* [What needs to be done] Below is a set of records; reproduce them exactly without their pictures.

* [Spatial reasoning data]
-- Opening Marker --
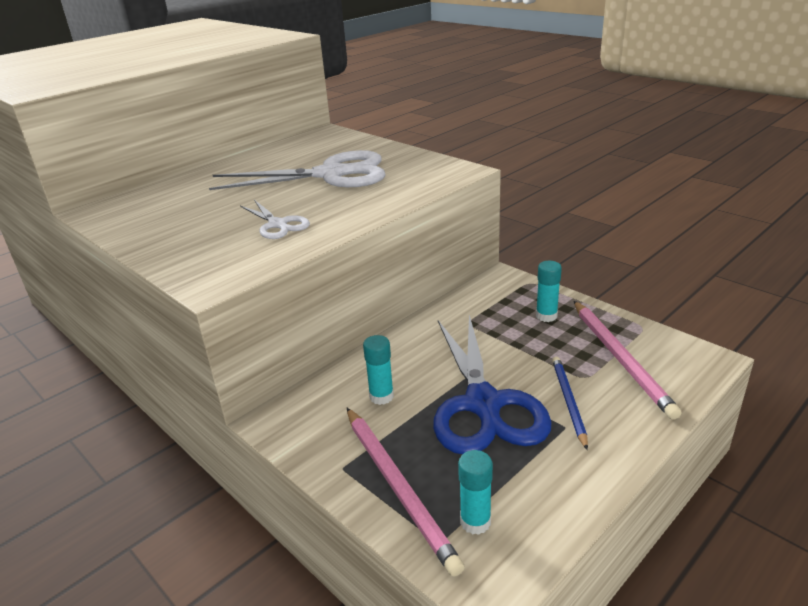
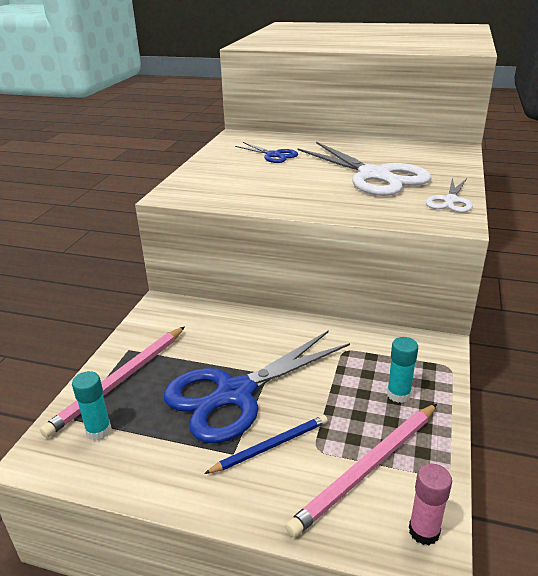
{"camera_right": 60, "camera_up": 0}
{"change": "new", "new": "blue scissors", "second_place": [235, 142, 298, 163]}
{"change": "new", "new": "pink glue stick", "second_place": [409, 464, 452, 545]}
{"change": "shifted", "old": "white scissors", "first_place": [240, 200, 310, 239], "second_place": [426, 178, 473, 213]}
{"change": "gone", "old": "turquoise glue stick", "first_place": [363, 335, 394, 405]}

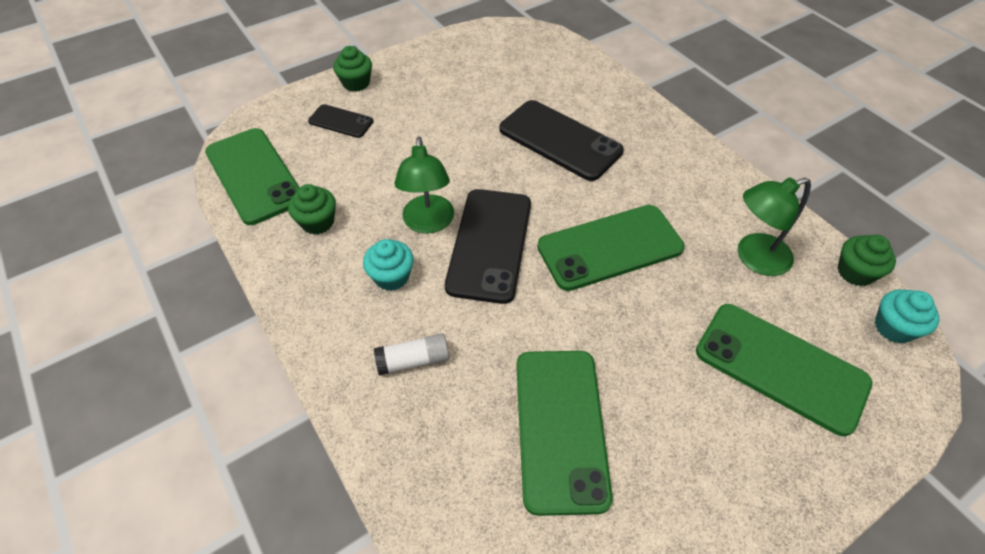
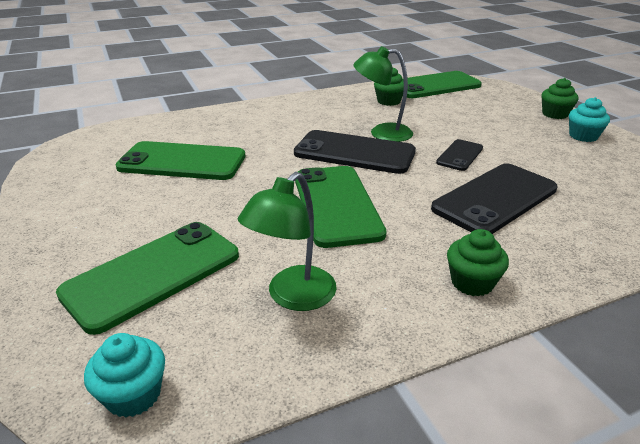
{"camera_right": 100, "camera_up": -20}
{"change": "rotated", "old": "green lamp", "first_place": [738, 177, 811, 276], "second_place": [238, 172, 337, 311], "degrees": -135}
{"change": "shifted", "old": "black phone", "first_place": [308, 104, 373, 138], "second_place": [436, 139, 483, 171]}
{"change": "shifted", "old": "green cupcake", "first_place": [837, 235, 896, 286], "second_place": [447, 229, 509, 297]}
{"change": "shifted", "old": "turquoise cupcake", "first_place": [363, 239, 414, 291], "second_place": [569, 97, 610, 142]}
{"change": "gone", "old": "white glue stick", "first_place": [374, 333, 449, 375]}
-- Closing Marker --
* [Result of the task]
{"camera_right": 60, "camera_up": 0}
{"change": "new", "new": "blue scissors", "second_place": [235, 142, 298, 163]}
{"change": "new", "new": "pink glue stick", "second_place": [409, 464, 452, 545]}
{"change": "shifted", "old": "white scissors", "first_place": [240, 200, 310, 239], "second_place": [426, 178, 473, 213]}
{"change": "gone", "old": "turquoise glue stick", "first_place": [363, 335, 394, 405]}

{"camera_right": 100, "camera_up": -20}
{"change": "rotated", "old": "green lamp", "first_place": [738, 177, 811, 276], "second_place": [238, 172, 337, 311], "degrees": -135}
{"change": "shifted", "old": "black phone", "first_place": [308, 104, 373, 138], "second_place": [436, 139, 483, 171]}
{"change": "shifted", "old": "green cupcake", "first_place": [837, 235, 896, 286], "second_place": [447, 229, 509, 297]}
{"change": "shifted", "old": "turquoise cupcake", "first_place": [363, 239, 414, 291], "second_place": [569, 97, 610, 142]}
{"change": "gone", "old": "white glue stick", "first_place": [374, 333, 449, 375]}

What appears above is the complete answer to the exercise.